RECORD SET:
────────
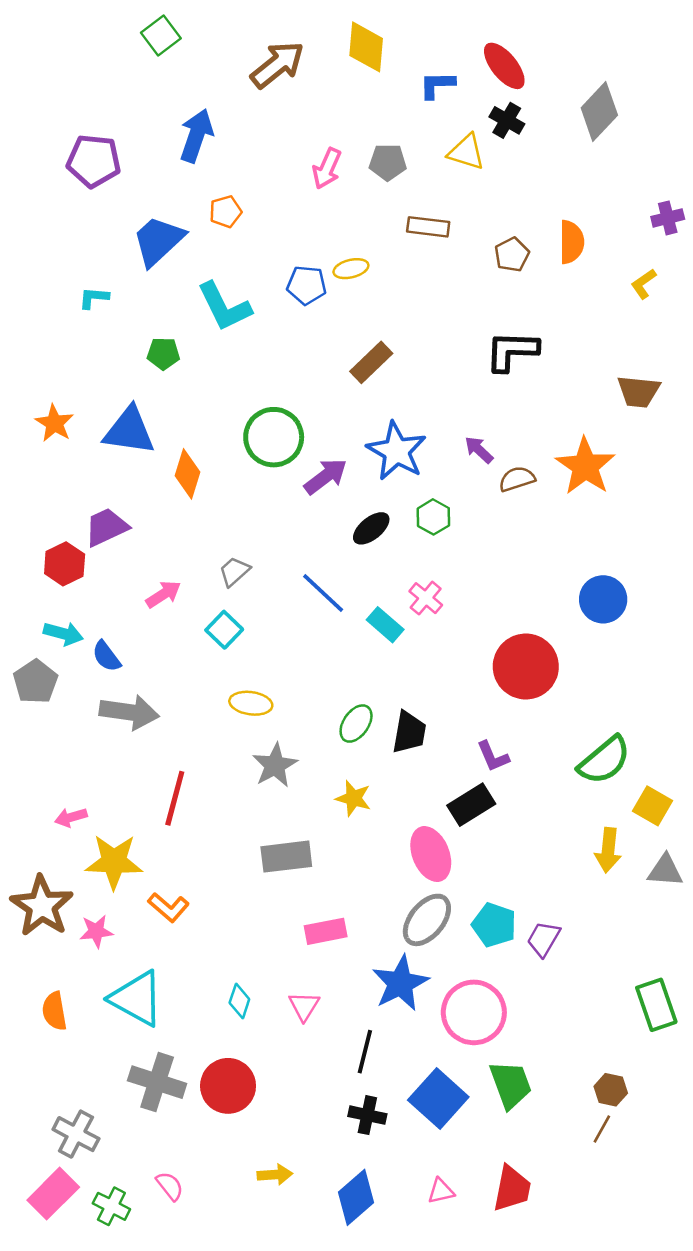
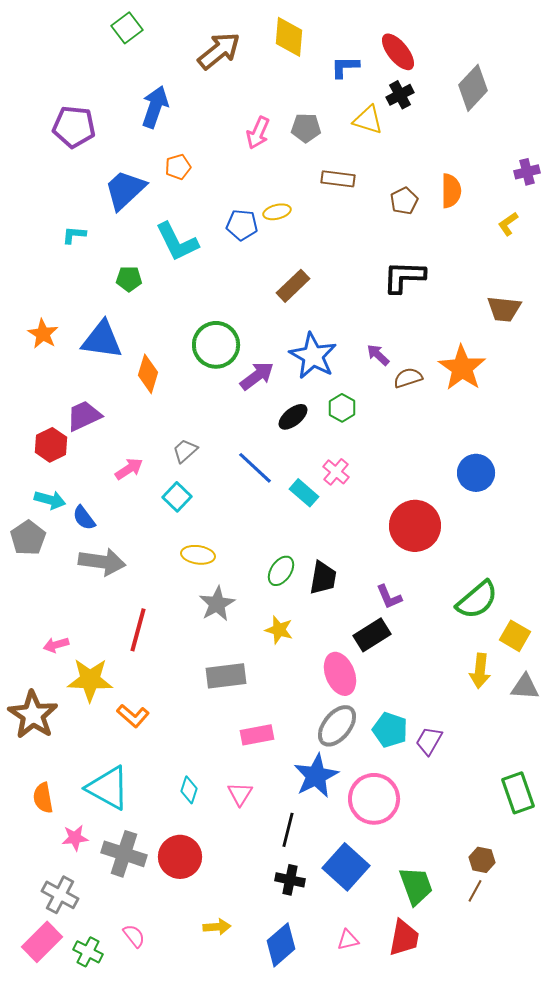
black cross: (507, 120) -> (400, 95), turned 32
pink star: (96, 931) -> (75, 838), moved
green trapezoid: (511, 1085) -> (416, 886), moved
────────
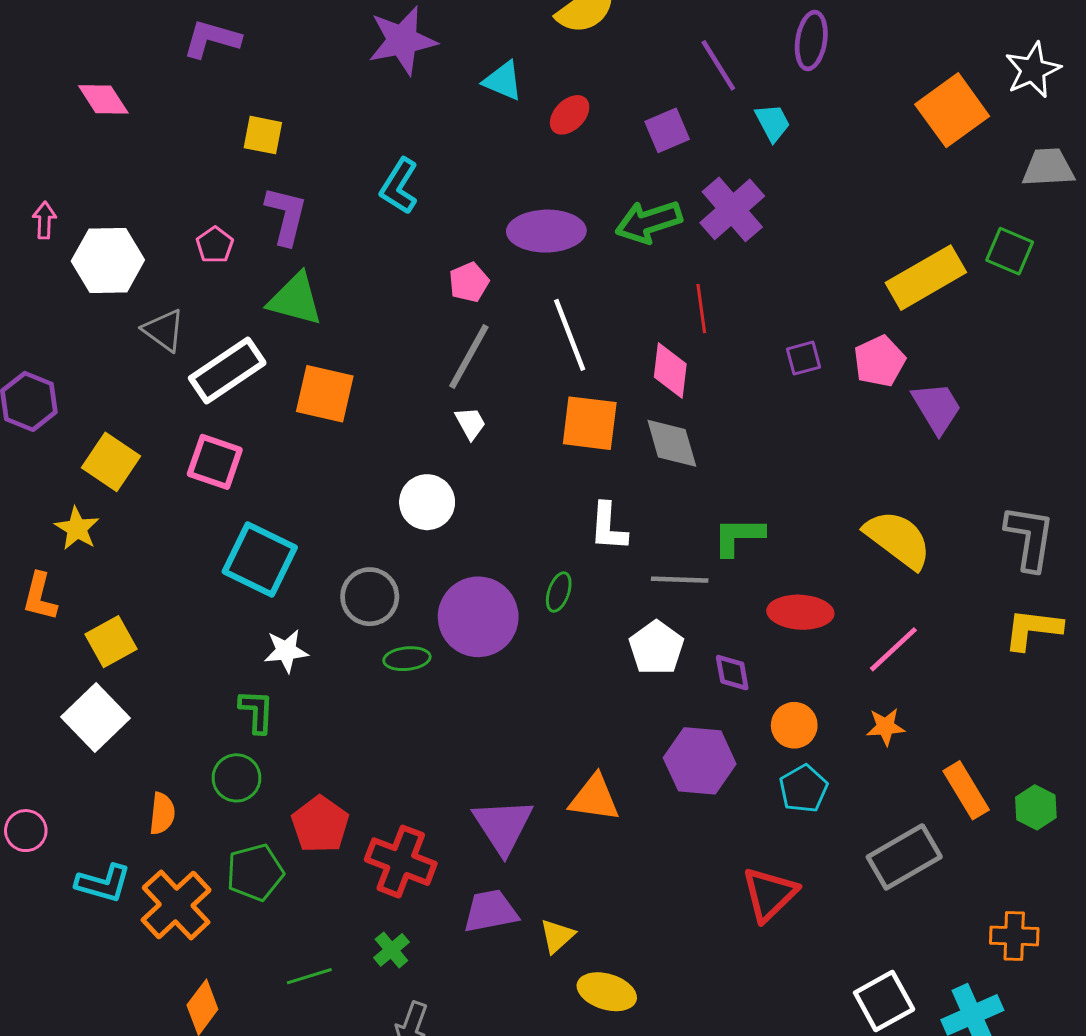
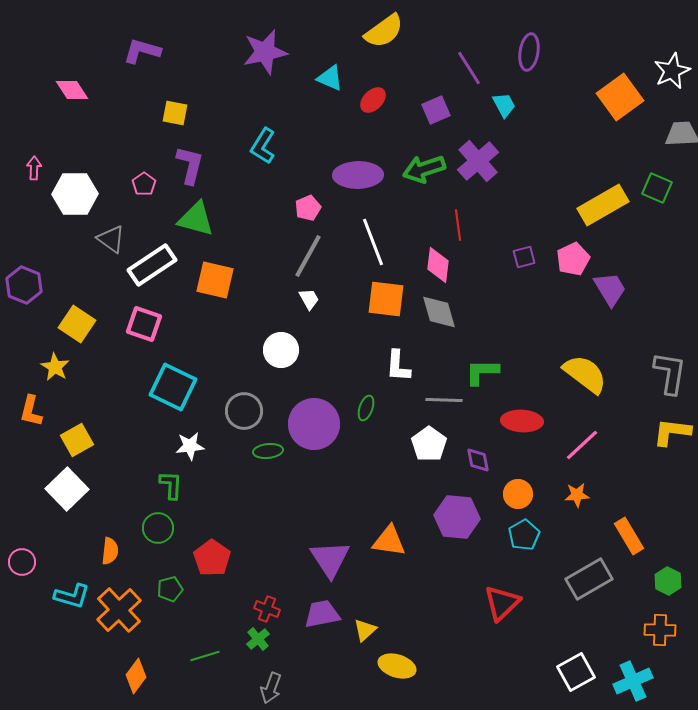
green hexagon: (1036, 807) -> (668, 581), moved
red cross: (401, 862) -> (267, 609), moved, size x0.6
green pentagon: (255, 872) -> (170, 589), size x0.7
────────
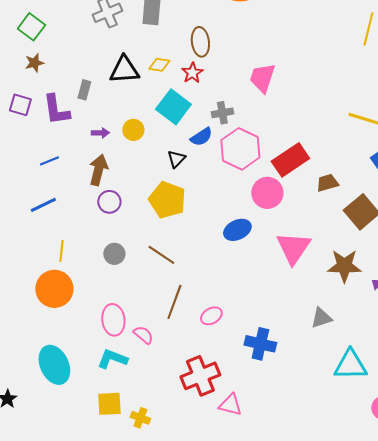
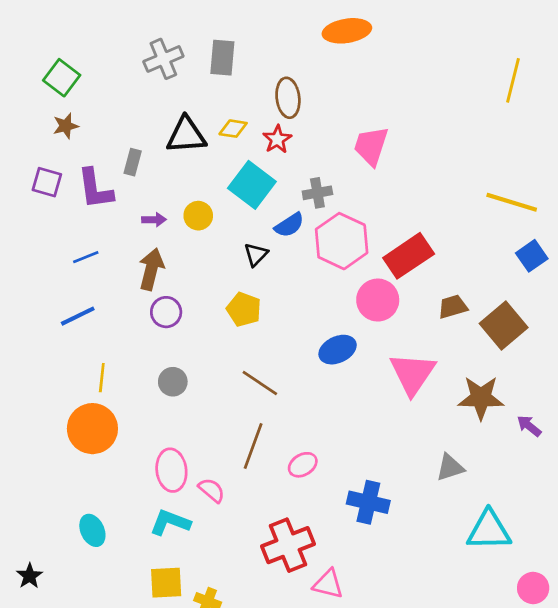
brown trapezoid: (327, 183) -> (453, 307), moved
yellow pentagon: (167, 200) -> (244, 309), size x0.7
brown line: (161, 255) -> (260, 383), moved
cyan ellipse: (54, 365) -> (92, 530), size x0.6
────────
YOUR GOAL:
Give again exactly, and only, the lines above starting at the one with "black cross: (507, 120)" and ending at the one with "green trapezoid: (511, 1085)".

ANSWER FOR THIS EXERCISE:
black cross: (507, 120) -> (400, 95), turned 32
pink star: (96, 931) -> (75, 838), moved
green trapezoid: (511, 1085) -> (416, 886), moved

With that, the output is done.